Task instructions
In the data that follows, every line containing the word "mouse" should be returned.

Items from a dataset:
Segment Open

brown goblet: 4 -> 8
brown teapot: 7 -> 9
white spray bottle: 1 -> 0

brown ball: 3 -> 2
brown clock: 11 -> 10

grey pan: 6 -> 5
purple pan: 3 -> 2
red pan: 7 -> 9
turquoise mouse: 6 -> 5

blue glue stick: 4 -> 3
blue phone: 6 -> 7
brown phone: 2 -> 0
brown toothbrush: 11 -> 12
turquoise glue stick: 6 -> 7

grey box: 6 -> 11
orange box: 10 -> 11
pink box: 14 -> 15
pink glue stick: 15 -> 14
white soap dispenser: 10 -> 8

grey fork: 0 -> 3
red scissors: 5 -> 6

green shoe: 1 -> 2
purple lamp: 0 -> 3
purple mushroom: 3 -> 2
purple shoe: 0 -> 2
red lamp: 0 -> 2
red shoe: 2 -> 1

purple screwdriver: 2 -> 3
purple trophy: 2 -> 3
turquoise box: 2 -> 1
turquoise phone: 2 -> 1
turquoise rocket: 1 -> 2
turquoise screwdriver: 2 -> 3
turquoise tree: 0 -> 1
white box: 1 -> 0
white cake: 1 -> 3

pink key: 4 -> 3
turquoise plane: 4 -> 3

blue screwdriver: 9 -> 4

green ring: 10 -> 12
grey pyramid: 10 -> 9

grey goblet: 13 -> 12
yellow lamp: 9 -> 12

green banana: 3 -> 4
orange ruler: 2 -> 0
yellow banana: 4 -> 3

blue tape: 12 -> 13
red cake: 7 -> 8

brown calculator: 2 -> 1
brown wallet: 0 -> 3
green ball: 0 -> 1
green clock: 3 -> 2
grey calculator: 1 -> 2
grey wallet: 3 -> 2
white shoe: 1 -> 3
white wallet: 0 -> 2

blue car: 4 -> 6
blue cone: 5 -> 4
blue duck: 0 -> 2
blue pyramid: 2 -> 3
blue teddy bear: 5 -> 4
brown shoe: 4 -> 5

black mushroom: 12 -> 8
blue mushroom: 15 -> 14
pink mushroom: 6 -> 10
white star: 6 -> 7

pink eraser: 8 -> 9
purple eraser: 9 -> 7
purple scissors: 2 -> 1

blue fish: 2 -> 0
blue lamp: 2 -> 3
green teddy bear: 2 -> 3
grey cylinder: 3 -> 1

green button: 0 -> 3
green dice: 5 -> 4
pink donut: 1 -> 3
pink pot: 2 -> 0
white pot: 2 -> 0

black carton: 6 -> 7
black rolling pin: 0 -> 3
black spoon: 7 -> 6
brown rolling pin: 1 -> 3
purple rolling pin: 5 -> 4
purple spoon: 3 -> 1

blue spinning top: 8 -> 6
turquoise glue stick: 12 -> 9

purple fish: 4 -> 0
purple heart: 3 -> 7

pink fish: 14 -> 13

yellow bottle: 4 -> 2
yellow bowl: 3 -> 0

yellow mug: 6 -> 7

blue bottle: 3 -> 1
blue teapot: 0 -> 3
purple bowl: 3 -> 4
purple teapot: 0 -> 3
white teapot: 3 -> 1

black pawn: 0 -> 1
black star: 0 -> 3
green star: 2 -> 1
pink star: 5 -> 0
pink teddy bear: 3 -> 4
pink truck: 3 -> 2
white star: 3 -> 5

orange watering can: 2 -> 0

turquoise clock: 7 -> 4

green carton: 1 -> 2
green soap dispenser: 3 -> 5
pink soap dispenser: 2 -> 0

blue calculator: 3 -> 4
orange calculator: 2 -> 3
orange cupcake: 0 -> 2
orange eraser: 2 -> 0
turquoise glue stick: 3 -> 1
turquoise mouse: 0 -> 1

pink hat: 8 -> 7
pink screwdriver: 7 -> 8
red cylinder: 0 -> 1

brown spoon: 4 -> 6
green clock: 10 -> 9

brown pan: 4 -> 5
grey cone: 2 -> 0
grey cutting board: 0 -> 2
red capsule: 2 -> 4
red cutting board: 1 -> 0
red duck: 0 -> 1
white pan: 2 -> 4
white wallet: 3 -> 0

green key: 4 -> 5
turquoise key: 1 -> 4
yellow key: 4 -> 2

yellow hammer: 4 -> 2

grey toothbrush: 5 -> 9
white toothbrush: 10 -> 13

Segment Closed

Your solution
turquoise mouse: 6 -> 5
turquoise mouse: 0 -> 1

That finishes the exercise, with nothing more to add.